▶ **WHAT THIS TASK INVOLVES**:
For this exercise, copy all the data exactly and include none of the pictures.

▶ **RECORDS FOR THIS TASK**:
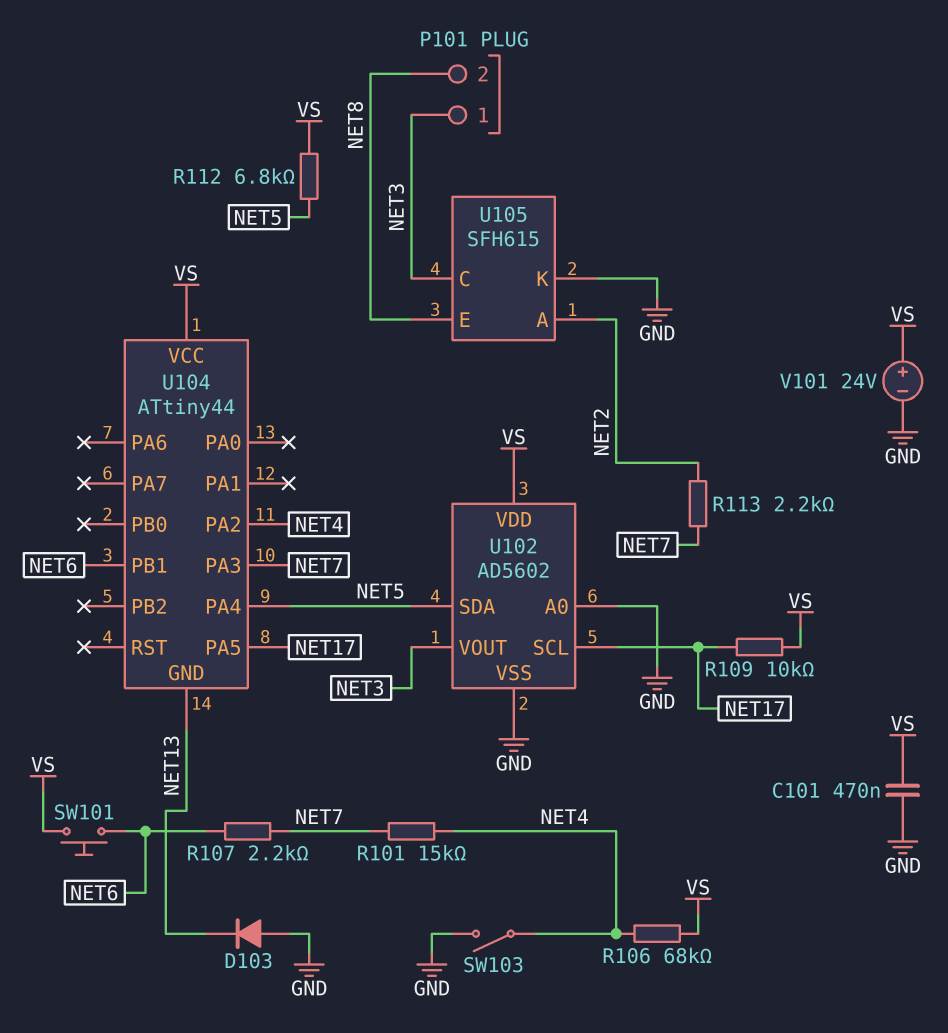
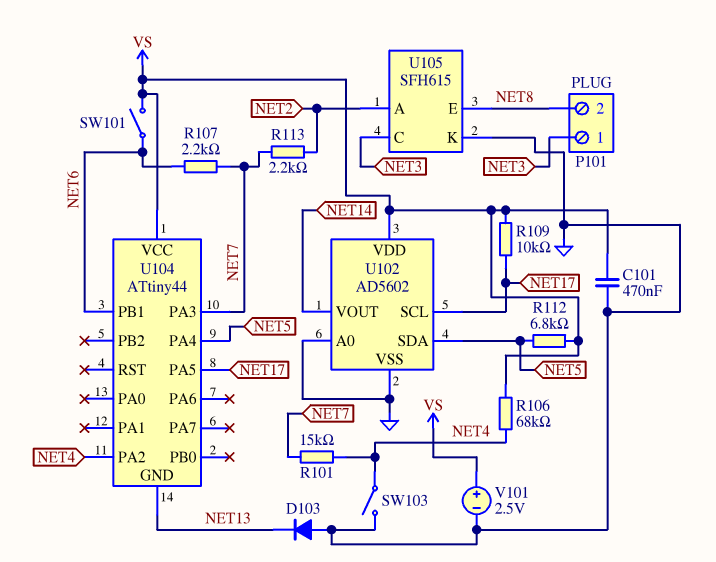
SW101: button (NET6, VS) -> switch (NET6, VS)
U102 pin VOUT: NET3 -> NET14
V101: 24V (plus VS, minus GND) -> 2.5V (plus VS, minus GND)

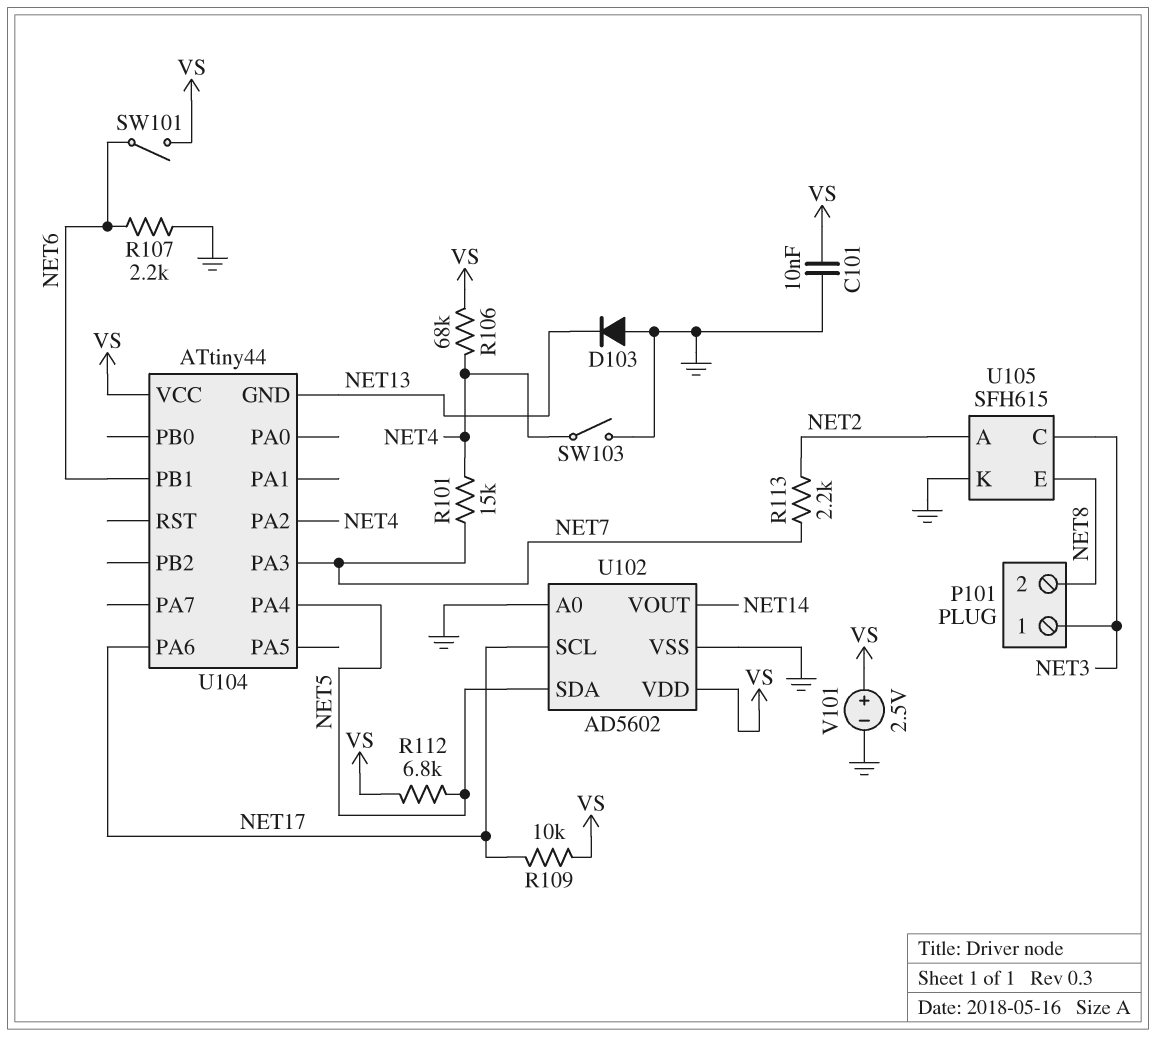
C101: 470nF (GND, VS) -> 10nF (GND, VS)
R107: 2.2k (NET6, NET7) -> 2.2k (GND, NET6)
U104 pin PA5: NET17 -> none
U104 pin PA6: none -> NET17

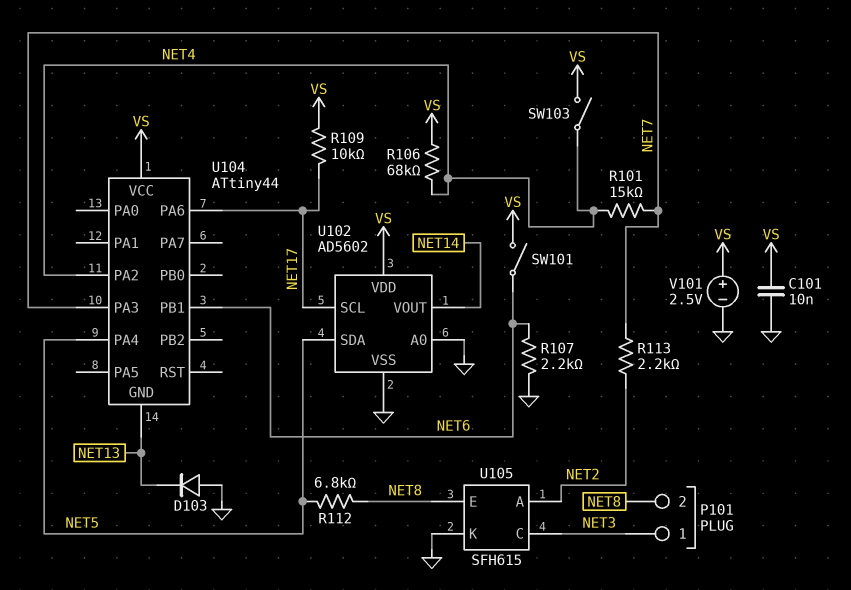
R112: 6.8k (NET5, VS) -> 6.8k (NET5, NET8)
SW103: switch (GND, NET4) -> switch (NET4, VS)

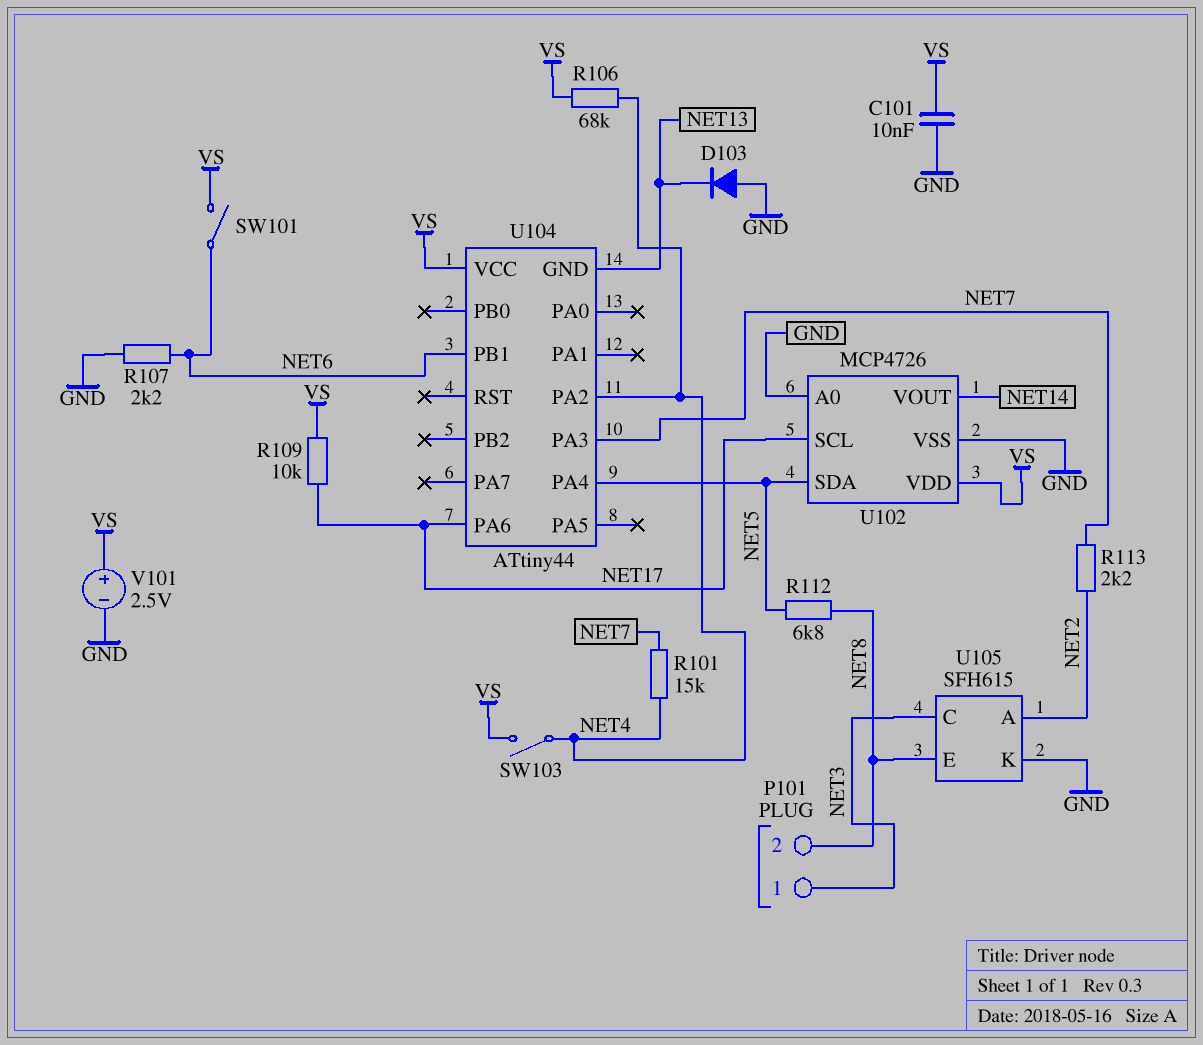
U102: AD5602 -> MCP4726

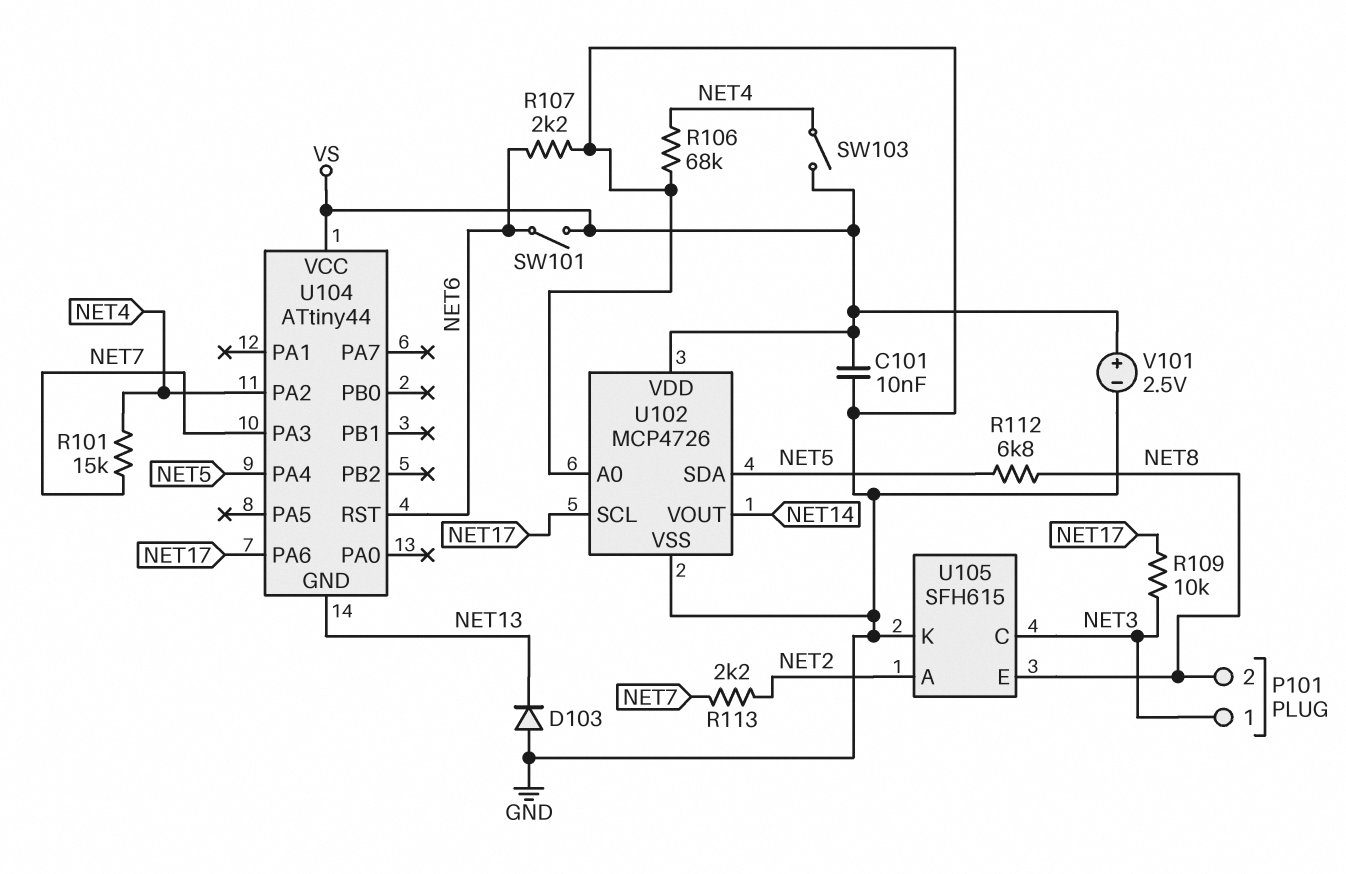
R106: 68k (NET4, VS) -> 68k (GND, NET4)
R109: 10k (NET17, VS) -> 10k (NET3, NET17)
U104 pin PB1: NET6 -> none
U104 pin RST: none -> NET6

▶ **SOLUTION FOR THIS PROBLEM**:
SW101: button (NET6, VS) -> switch (NET6, VS)
U102 pin VOUT: NET3 -> NET14
V101: 24V (plus VS, minus GND) -> 2.5V (plus VS, minus GND)

C101: 470nF (GND, VS) -> 10nF (GND, VS)
R107: 2.2k (NET6, NET7) -> 2.2k (GND, NET6)
U104 pin PA5: NET17 -> none
U104 pin PA6: none -> NET17

R112: 6.8k (NET5, VS) -> 6.8k (NET5, NET8)
SW103: switch (GND, NET4) -> switch (NET4, VS)

U102: AD5602 -> MCP4726

R106: 68k (NET4, VS) -> 68k (GND, NET4)
R109: 10k (NET17, VS) -> 10k (NET3, NET17)
U104 pin PB1: NET6 -> none
U104 pin RST: none -> NET6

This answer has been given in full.